With the string "yellow" as the filter, copy each matching line from the records.

__INFORMATION GIVEN__
--------------------------------
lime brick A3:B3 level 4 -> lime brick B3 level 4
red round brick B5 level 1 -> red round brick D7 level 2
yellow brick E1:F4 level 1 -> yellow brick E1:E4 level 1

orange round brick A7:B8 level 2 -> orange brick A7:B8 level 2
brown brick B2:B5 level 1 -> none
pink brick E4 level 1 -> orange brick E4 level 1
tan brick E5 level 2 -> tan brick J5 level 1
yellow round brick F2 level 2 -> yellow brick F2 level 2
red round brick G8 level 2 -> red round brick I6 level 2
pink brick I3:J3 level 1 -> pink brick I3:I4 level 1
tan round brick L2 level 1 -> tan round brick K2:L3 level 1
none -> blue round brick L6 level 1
--------------------------------
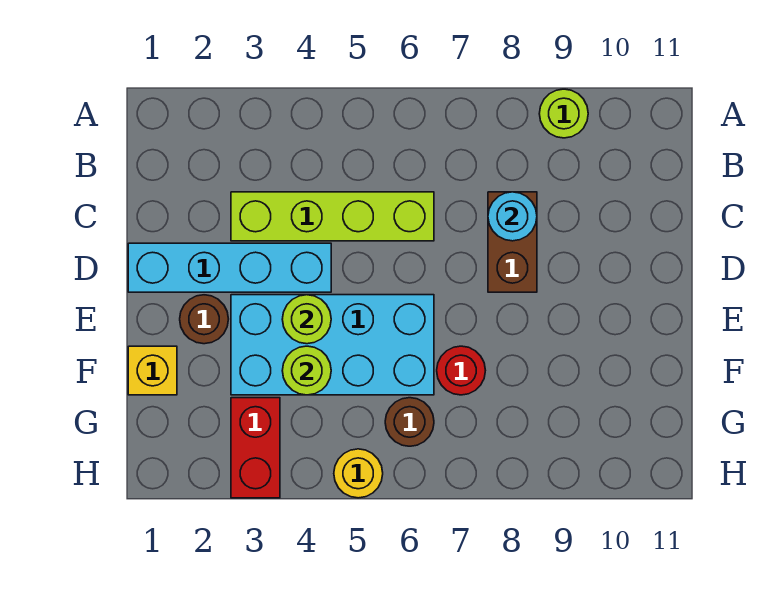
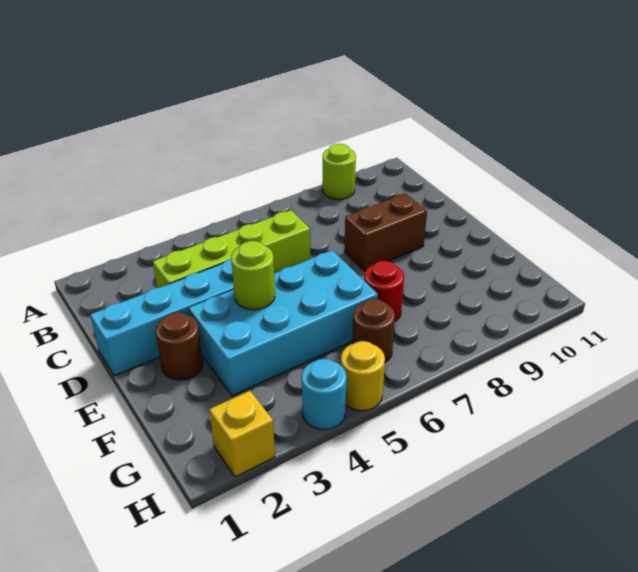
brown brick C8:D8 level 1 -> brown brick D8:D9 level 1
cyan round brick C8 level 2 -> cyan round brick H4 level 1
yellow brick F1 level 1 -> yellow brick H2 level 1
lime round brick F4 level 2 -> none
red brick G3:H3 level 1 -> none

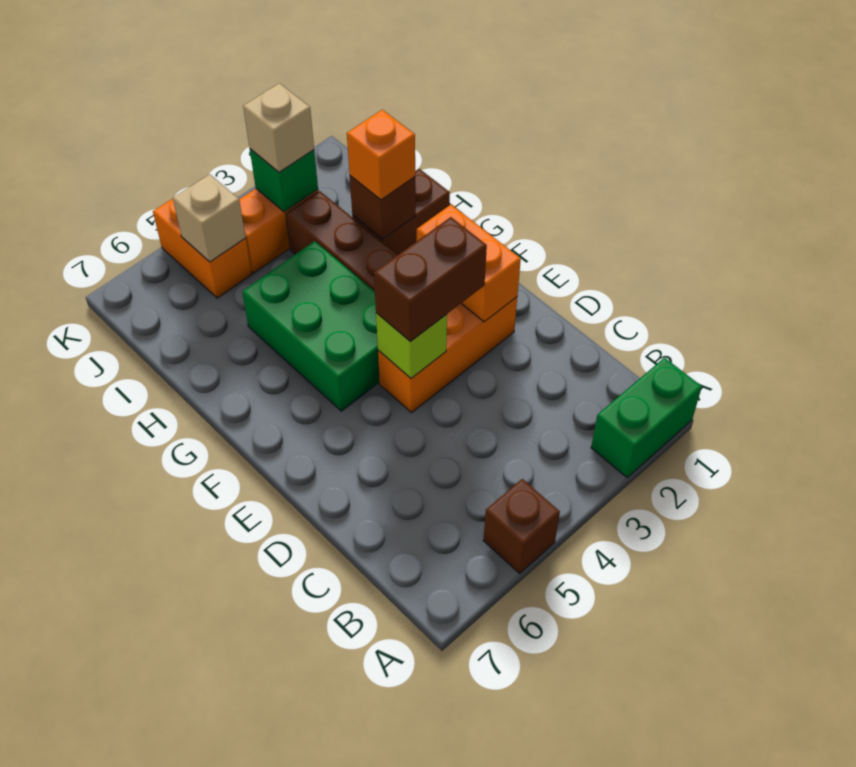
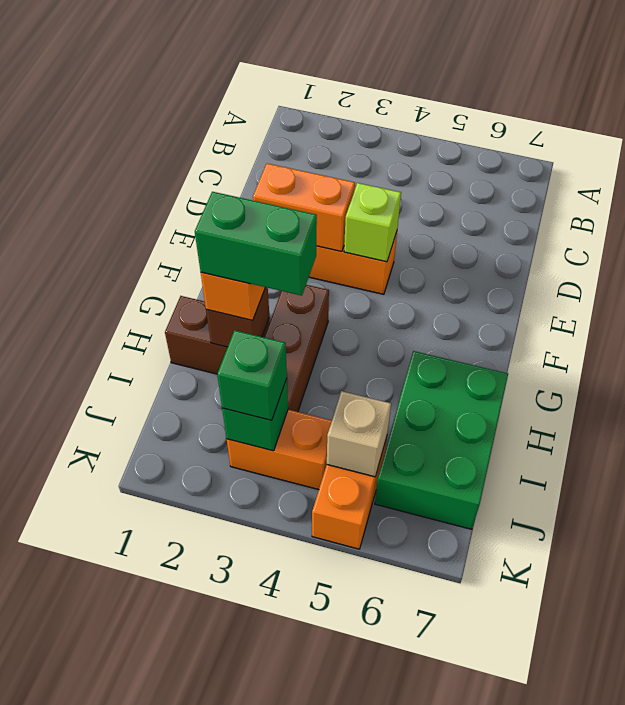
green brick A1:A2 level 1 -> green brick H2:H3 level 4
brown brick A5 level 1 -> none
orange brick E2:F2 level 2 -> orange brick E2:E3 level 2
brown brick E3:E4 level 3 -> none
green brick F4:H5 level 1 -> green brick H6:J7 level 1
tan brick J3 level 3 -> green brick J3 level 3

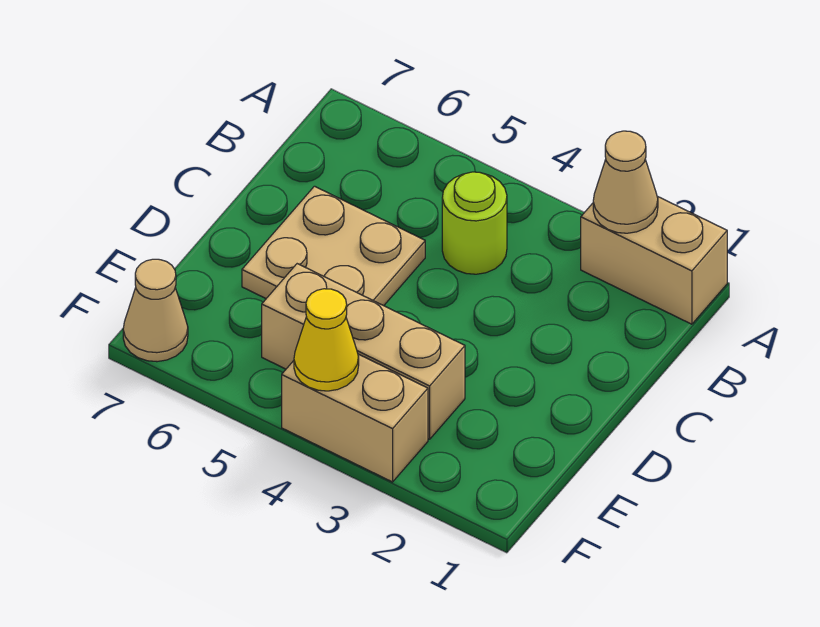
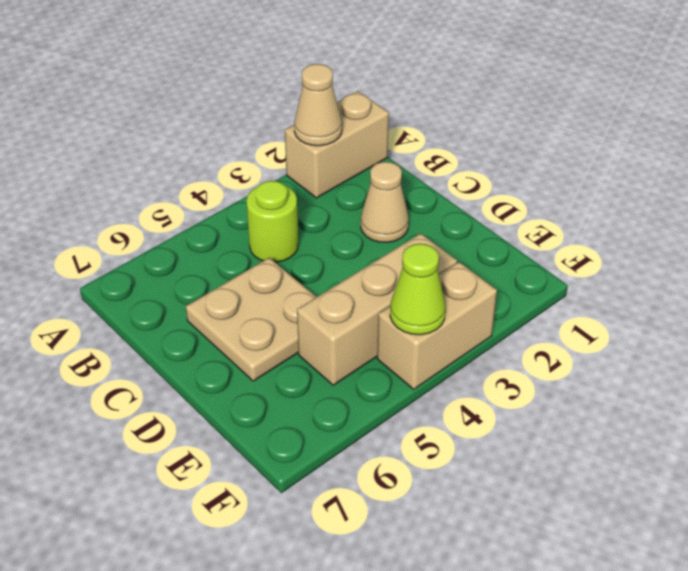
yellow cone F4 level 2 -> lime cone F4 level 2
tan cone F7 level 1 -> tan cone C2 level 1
--------------------------------
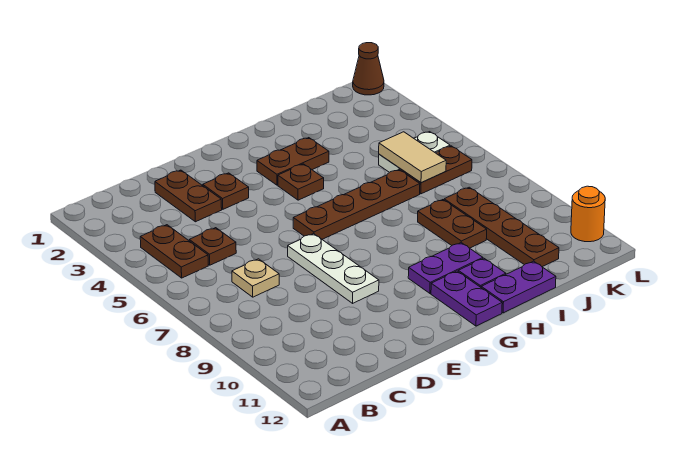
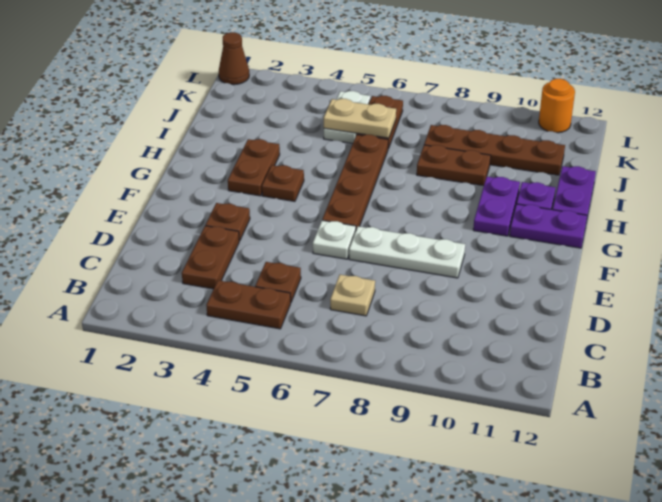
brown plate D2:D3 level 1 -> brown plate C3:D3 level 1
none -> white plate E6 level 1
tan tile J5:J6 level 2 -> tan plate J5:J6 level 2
--------------------------------
__SOLUTION FOR THIS PROBLEM__
yellow brick E1:F4 level 1 -> yellow brick E1:E4 level 1
yellow round brick F2 level 2 -> yellow brick F2 level 2
yellow brick F1 level 1 -> yellow brick H2 level 1
yellow cone F4 level 2 -> lime cone F4 level 2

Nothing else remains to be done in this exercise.